== Task ==
Return the data word for word. Pictures are to be omitted.

== Stored data ==
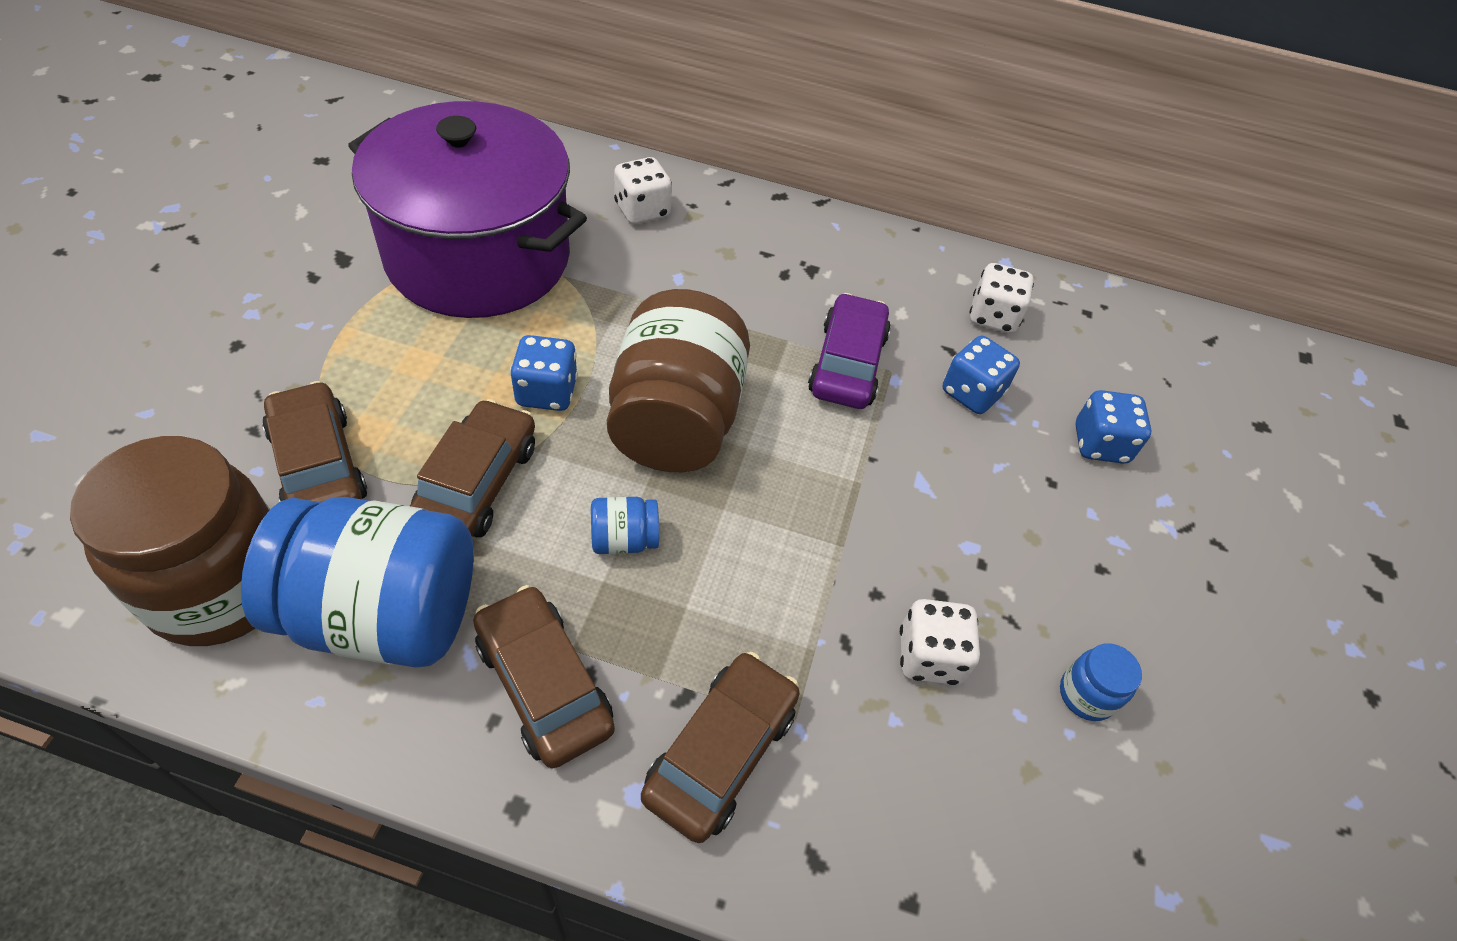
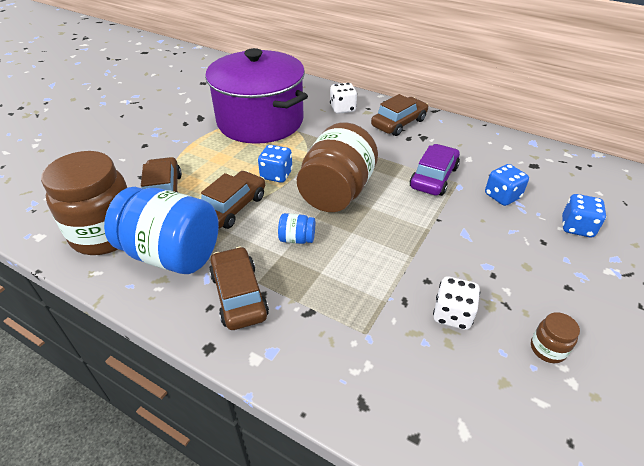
camera: 20 degrees right, 10 degrees down
(720, 752) = (322, 341): brown car -> brown car (399, 123)
(993, 317) = (521, 164): white dice -> none
(1086, 695) = (547, 349): blue jar -> brown jar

== Task answer ==
camera: 20 degrees right, 10 degrees down
(720, 752) = (322, 341): brown car -> brown car (399, 123)
(993, 317) = (521, 164): white dice -> none
(1086, 695) = (547, 349): blue jar -> brown jar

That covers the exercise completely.